Data provided
----------

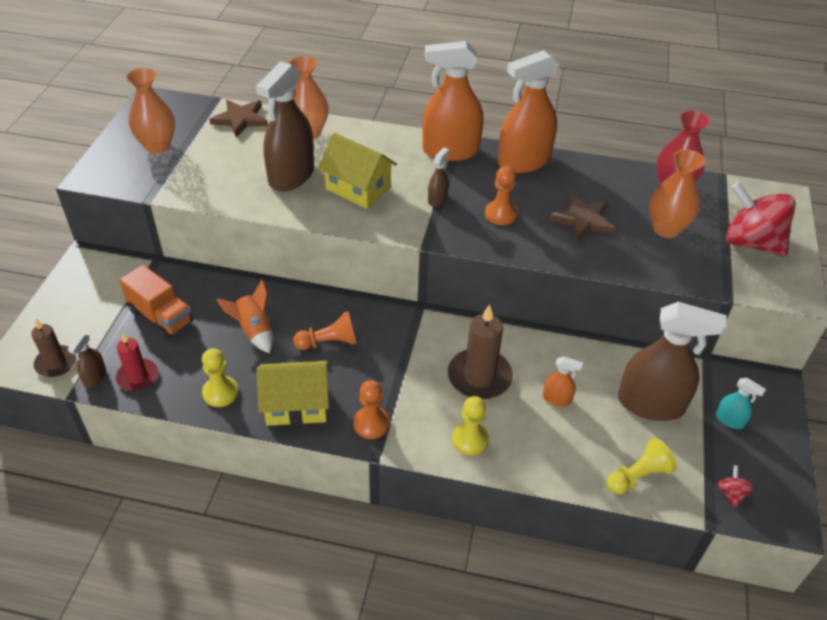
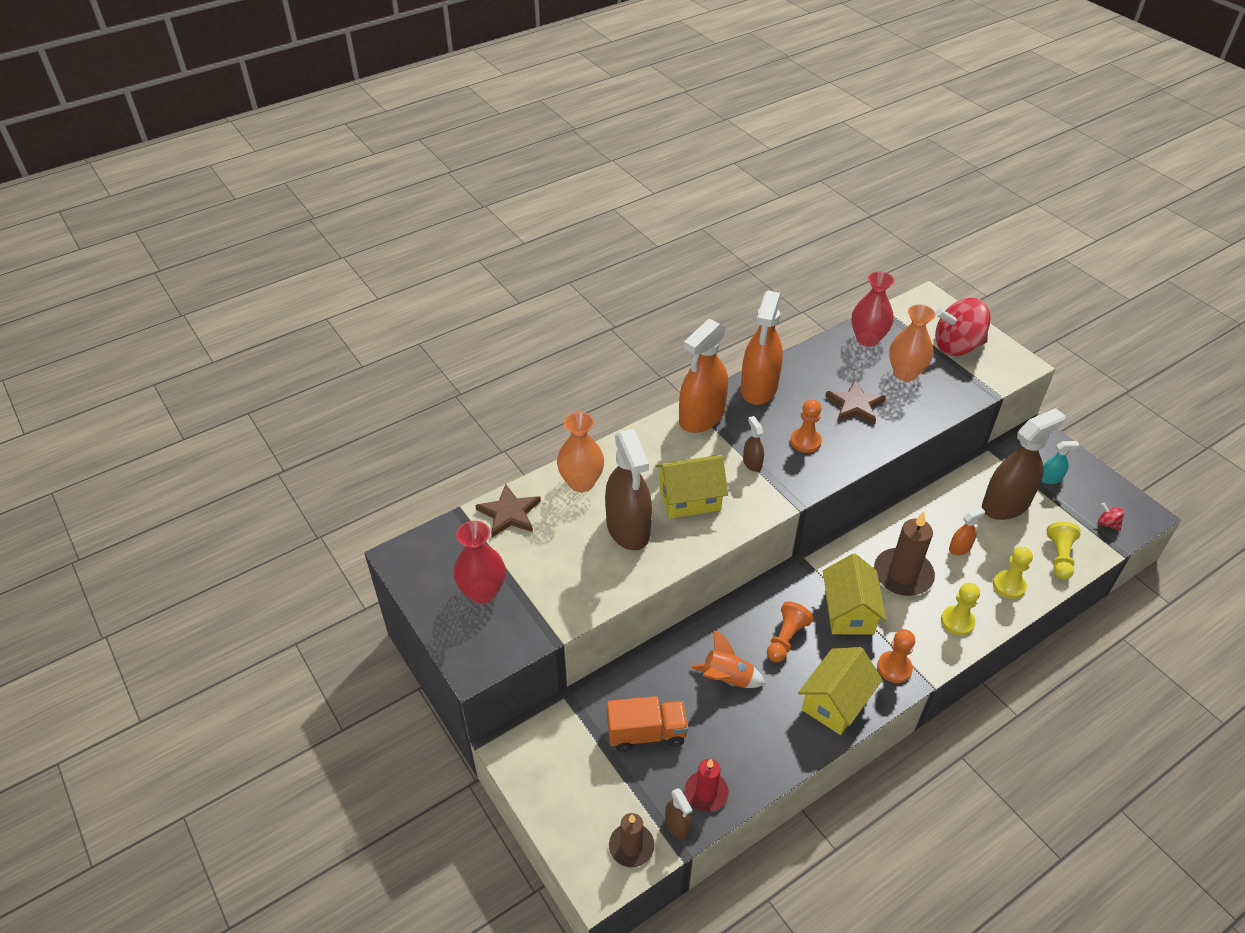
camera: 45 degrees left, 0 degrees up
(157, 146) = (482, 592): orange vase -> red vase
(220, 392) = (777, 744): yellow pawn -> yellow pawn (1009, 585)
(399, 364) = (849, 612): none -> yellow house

----------

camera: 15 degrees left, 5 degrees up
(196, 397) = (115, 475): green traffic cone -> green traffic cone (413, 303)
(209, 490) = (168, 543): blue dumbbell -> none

----------

Using the records above, report each line that contains the word "camera" by copying it.

Output below
camera: 45 degrees left, 0 degrees up
camera: 15 degrees left, 5 degrees up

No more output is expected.